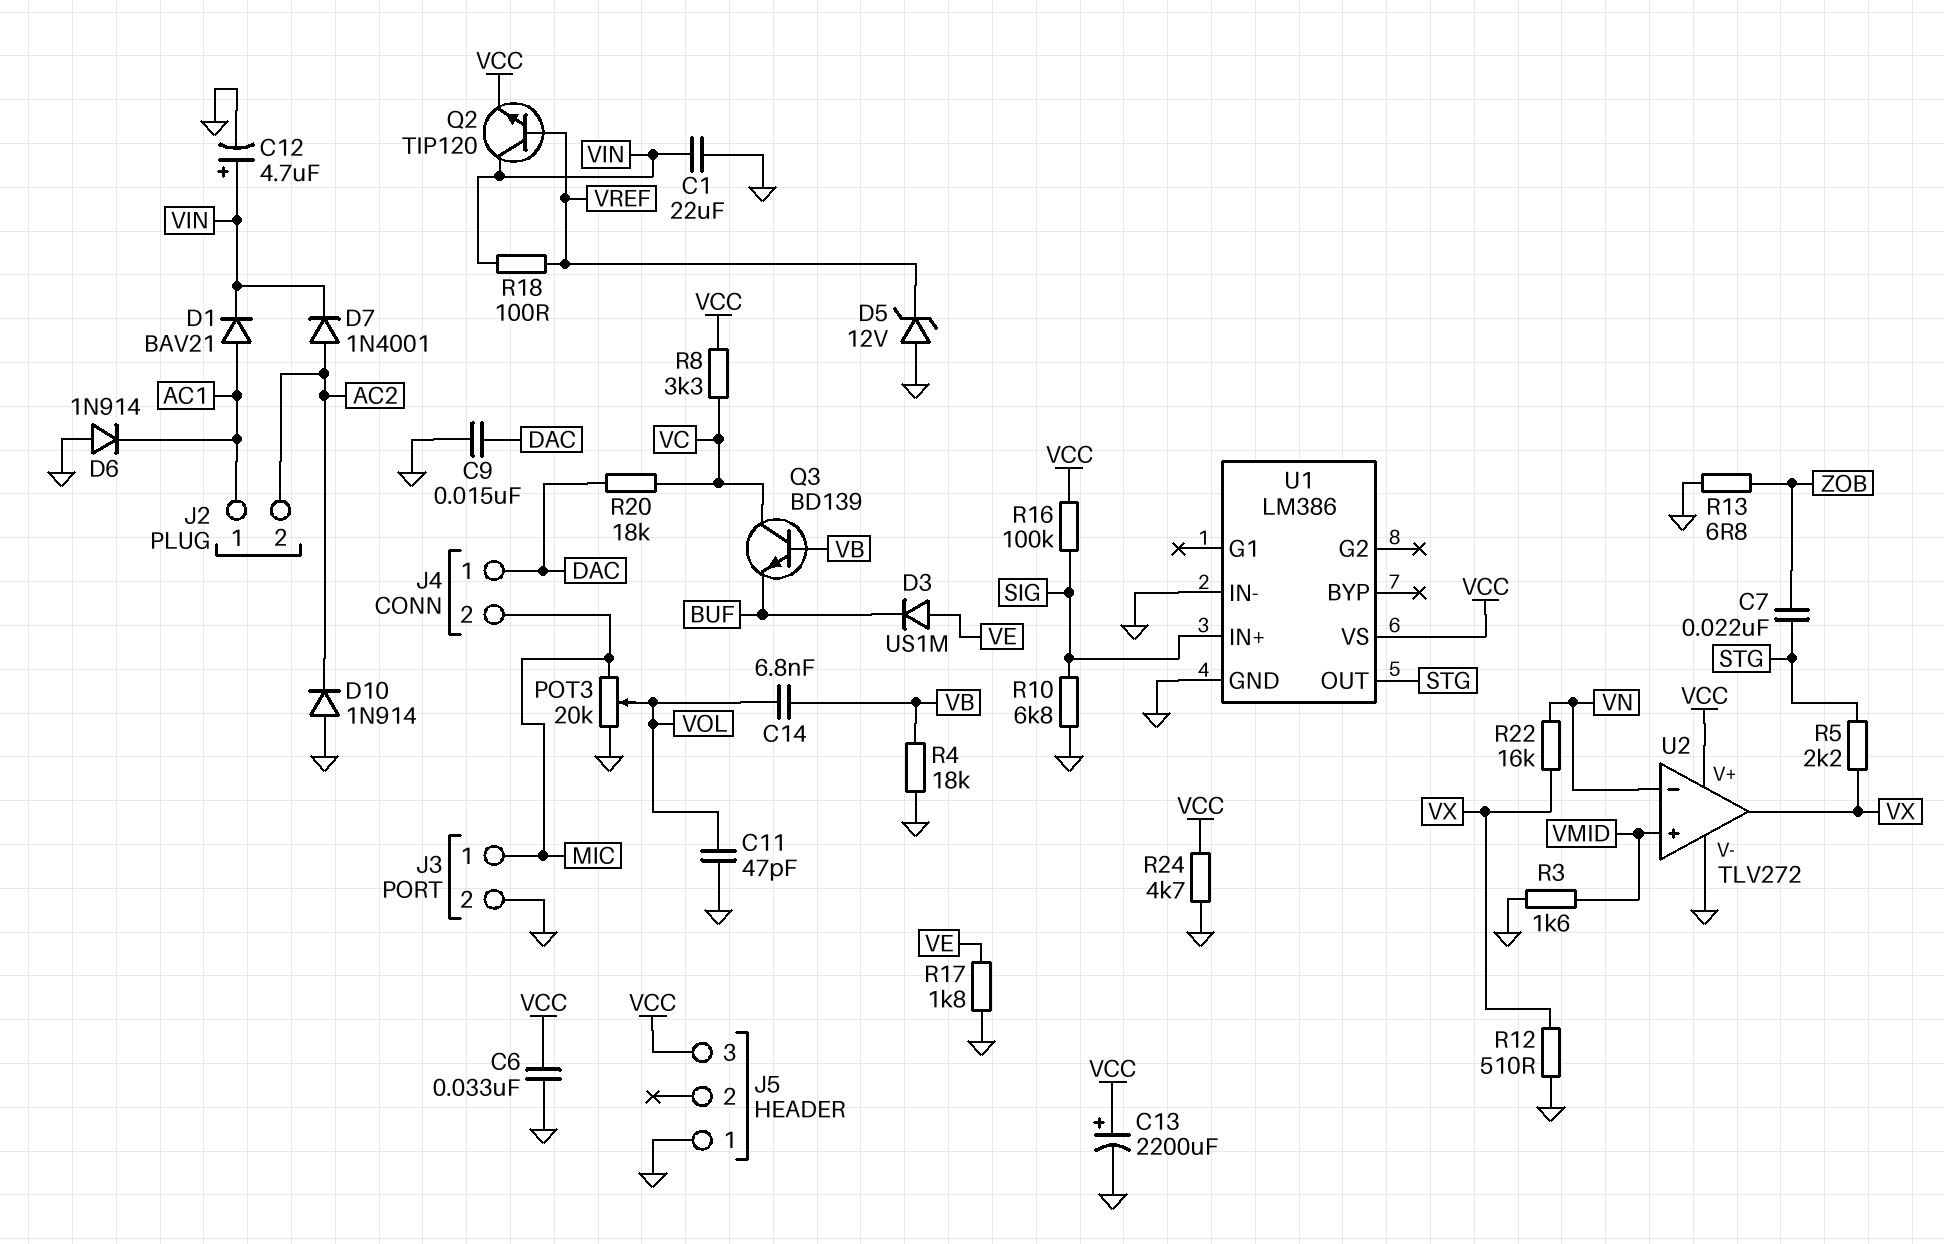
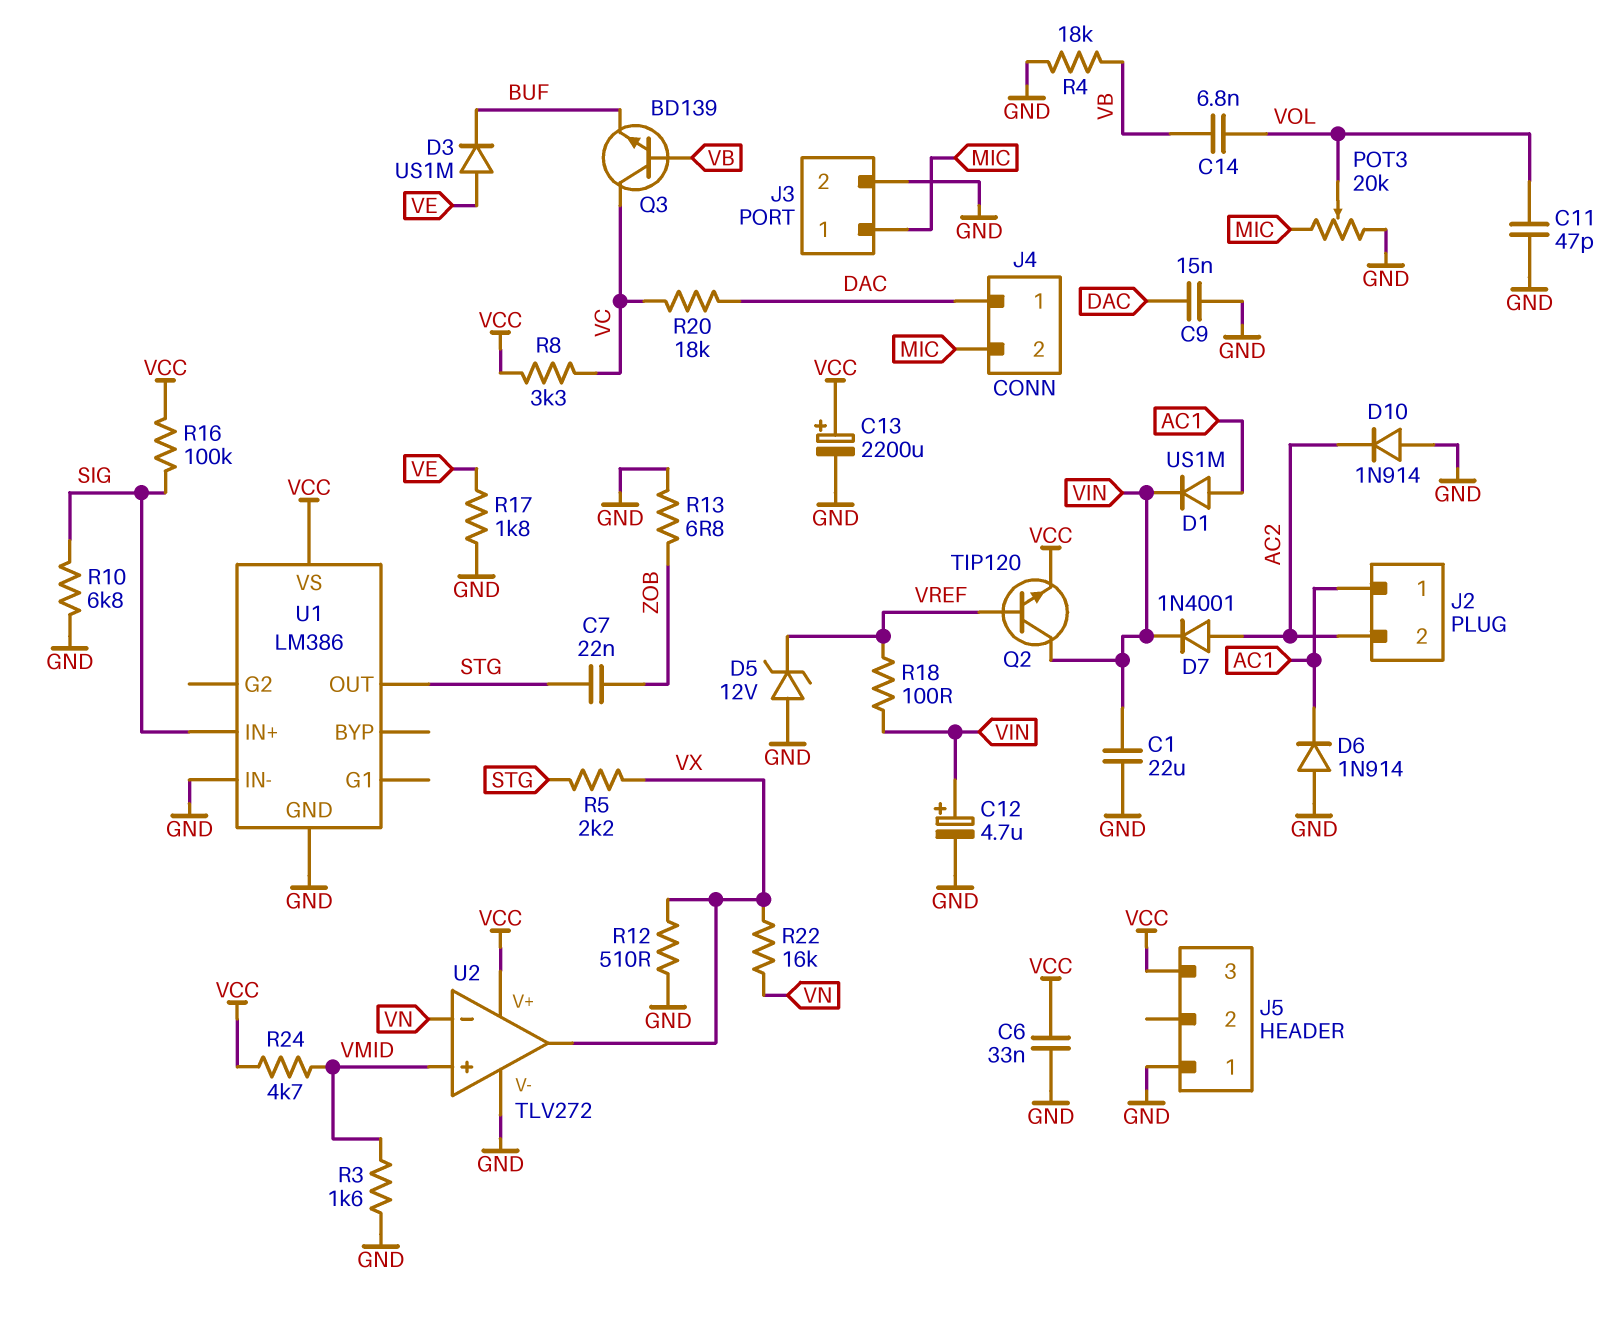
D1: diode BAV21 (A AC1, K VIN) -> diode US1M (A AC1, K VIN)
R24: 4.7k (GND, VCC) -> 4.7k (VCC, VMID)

=======

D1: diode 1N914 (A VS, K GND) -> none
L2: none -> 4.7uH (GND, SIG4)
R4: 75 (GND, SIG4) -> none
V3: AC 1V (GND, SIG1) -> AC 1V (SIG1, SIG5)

=======

Aim of the task:
Go through the records. Copy each line where "diode" appears.

Answer area:
D1: diode BAV21 (A AC1, K VIN) -> diode US1M (A AC1, K VIN)
D1: diode 1N914 (A VS, K GND) -> none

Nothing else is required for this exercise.